**Aim of the task**
Among the records, which lines hold the word "yellow"? Pick them out.
Top of Dataset
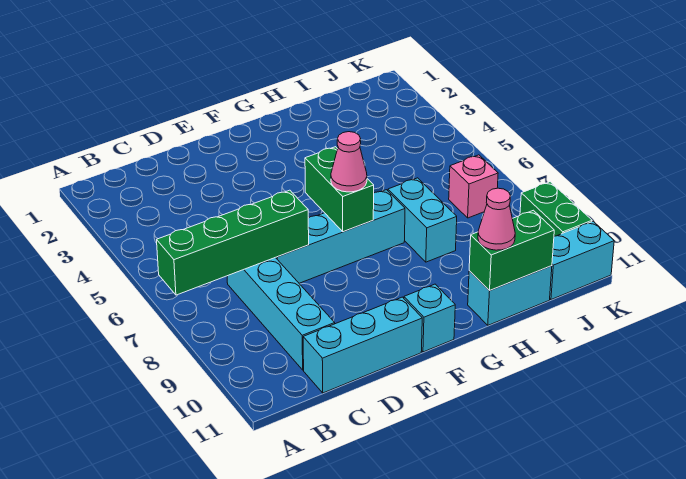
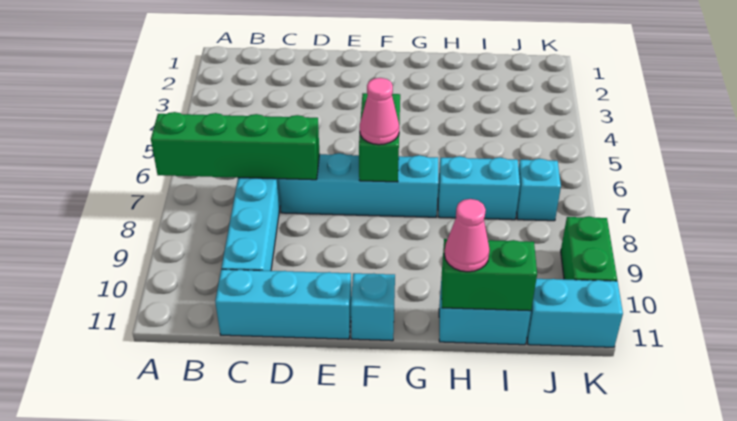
cyan brick H7:H8 level 1 -> cyan brick H7:I7 level 1
pink brick J7 level 1 -> cyan brick J7 level 1

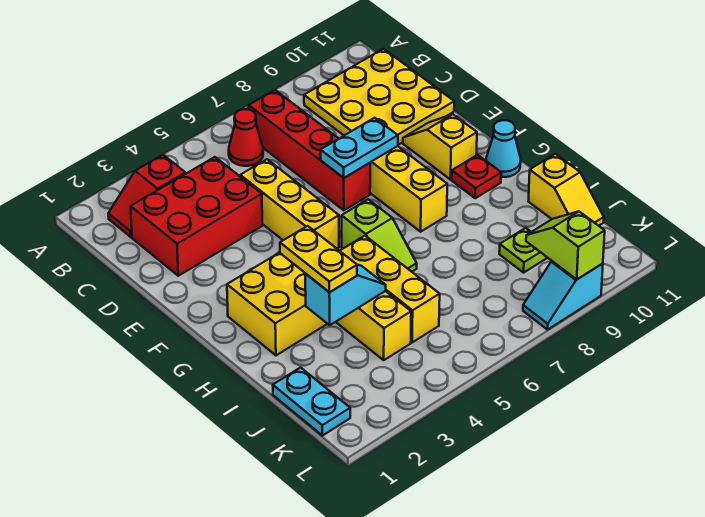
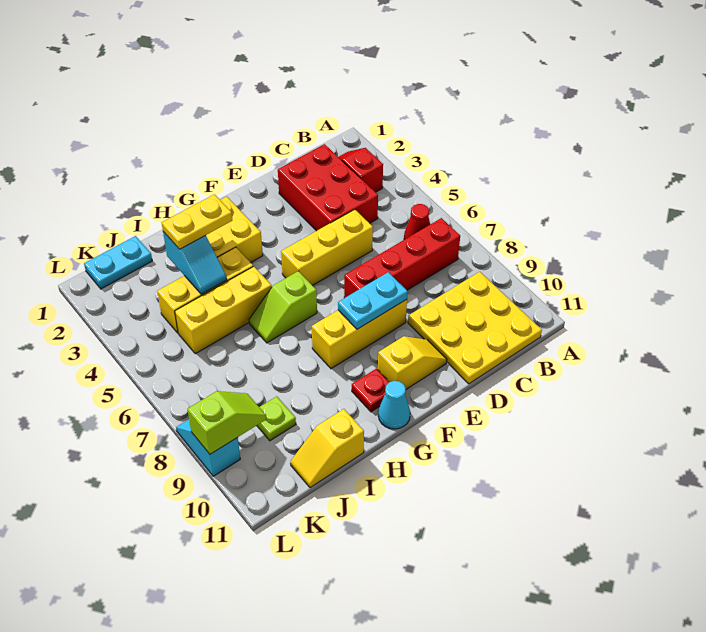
cyan plate E7:E8 level 2 -> cyan plate E8:F8 level 2

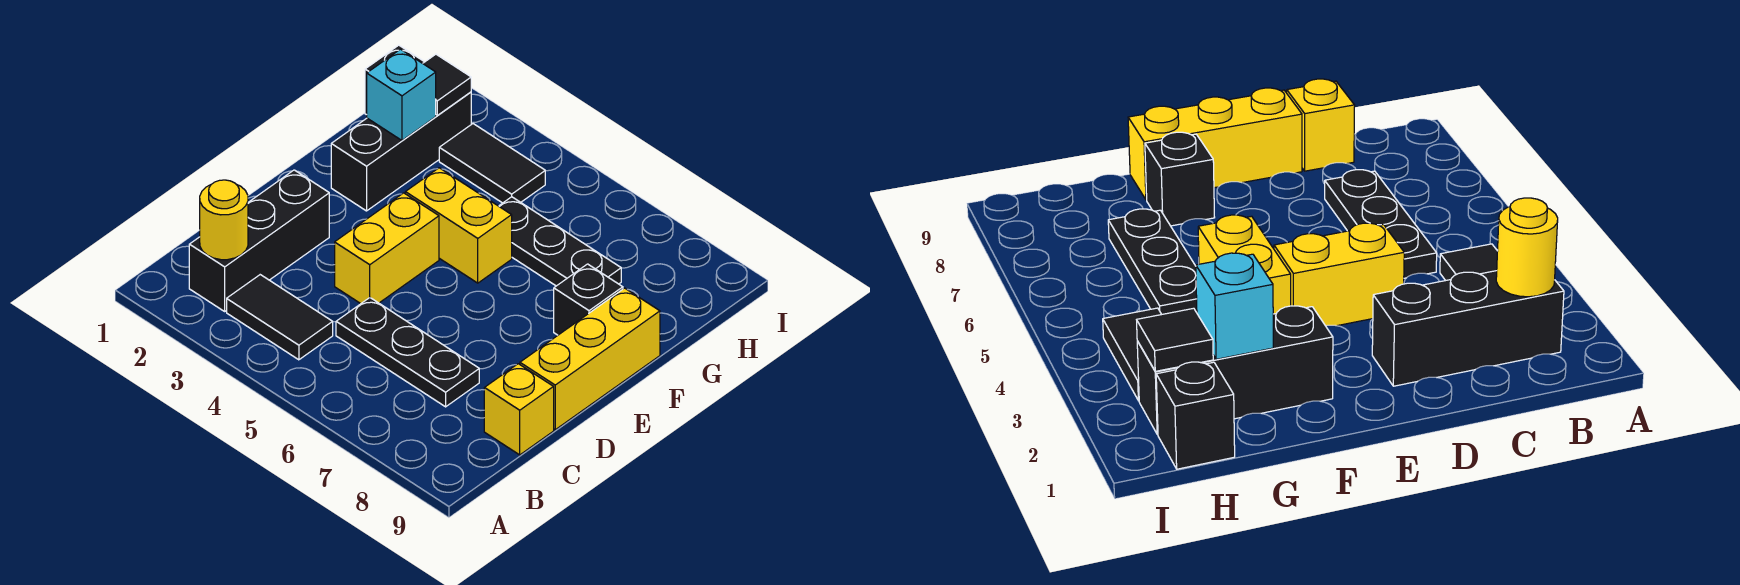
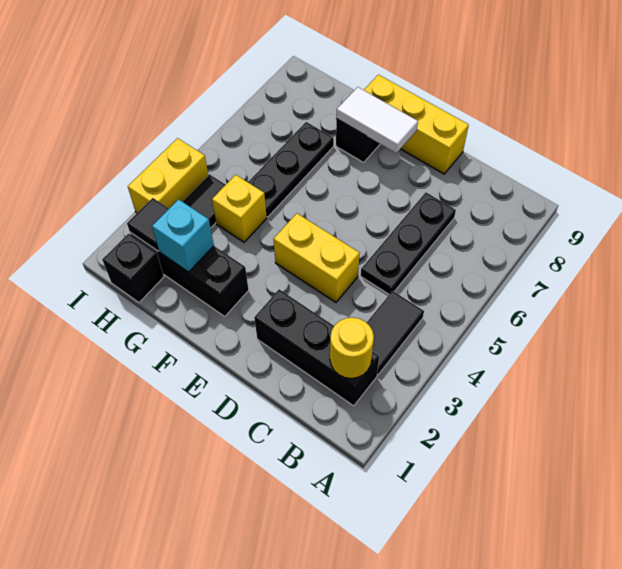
yellow brick C9 level 1 -> yellow brick G4 level 1
none -> white tile E8:F8 level 2
yellow brick F4:F5 level 1 -> yellow brick I3:I4 level 1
Bottom of Dataset
**Response**
yellow brick C9 level 1 -> yellow brick G4 level 1
yellow brick F4:F5 level 1 -> yellow brick I3:I4 level 1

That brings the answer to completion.